Let the output be exactly the lines from the one containing "red round brick E3" through the end of the records below, both included.

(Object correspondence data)
/---

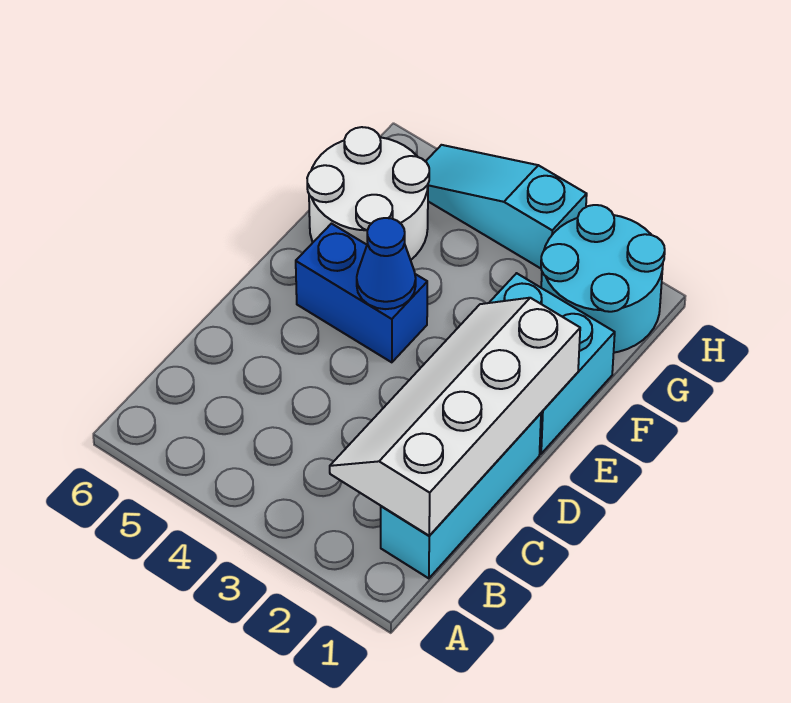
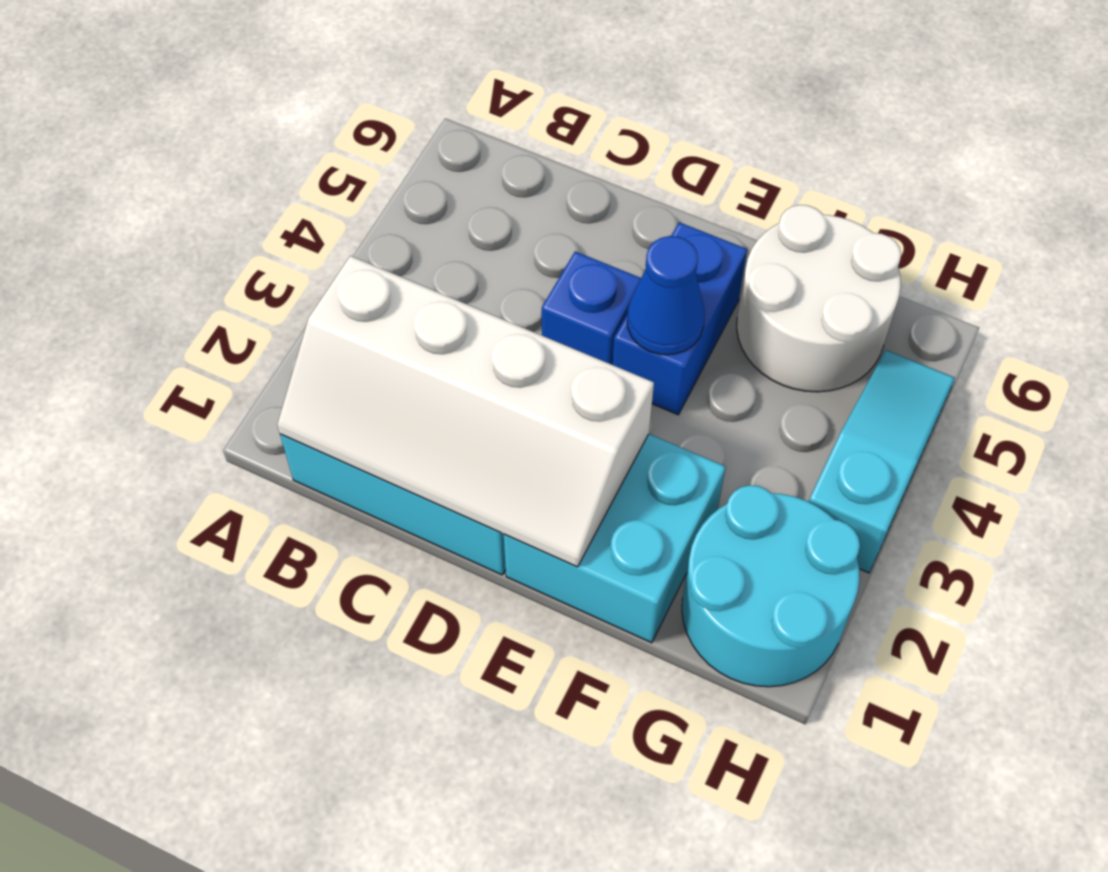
white slope B1:E2 level 2 top 1 -> white slope B1:E2 level 2 top 2
none -> blue brick D4 level 1

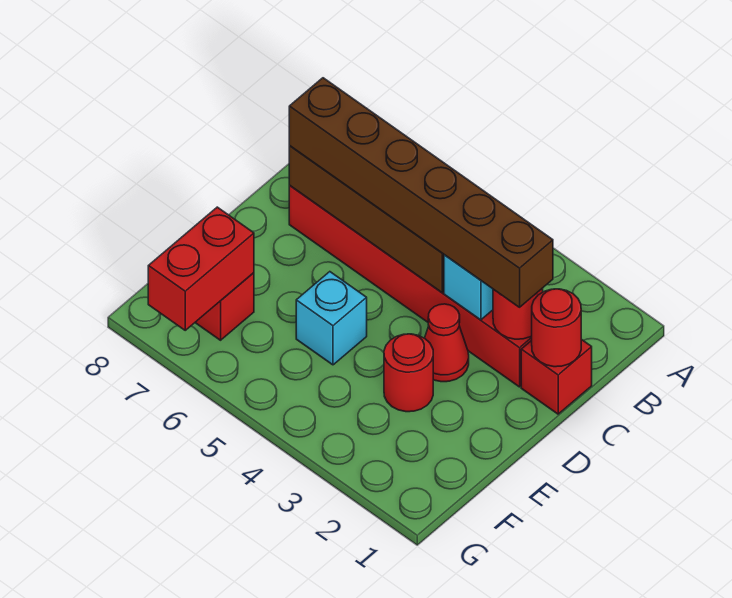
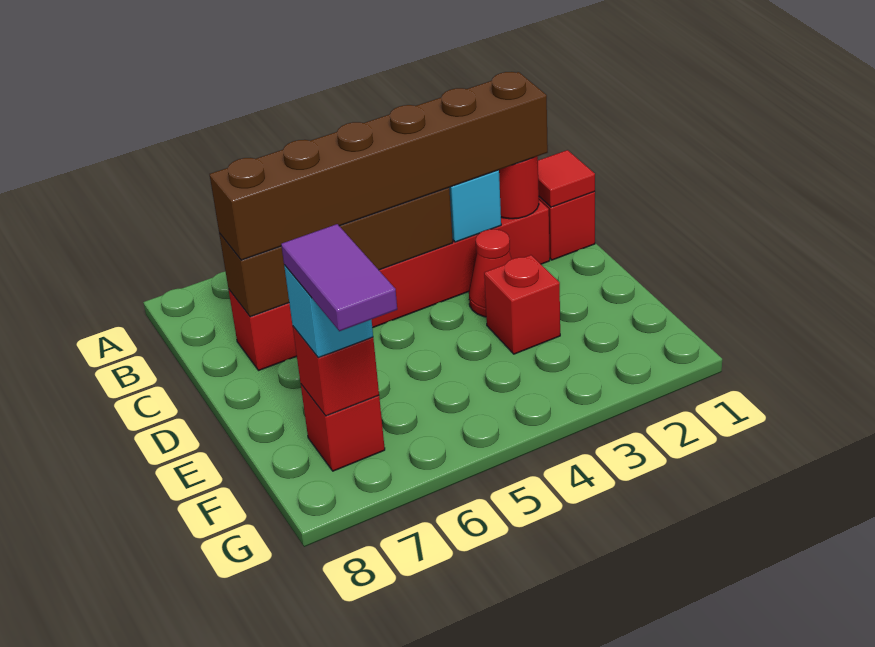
red round brick C1 level 2 -> red tile C1 level 2
red round brick E3 level 1 -> red brick E3 level 1
cyan brick E5 level 1 -> cyan brick F7 level 3
red brick F7:G7 level 2 -> red brick F7 level 2
none -> purple tile F7:G7 level 4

\---

## ANSWER SPACE
red round brick E3 level 1 -> red brick E3 level 1
cyan brick E5 level 1 -> cyan brick F7 level 3
red brick F7:G7 level 2 -> red brick F7 level 2
none -> purple tile F7:G7 level 4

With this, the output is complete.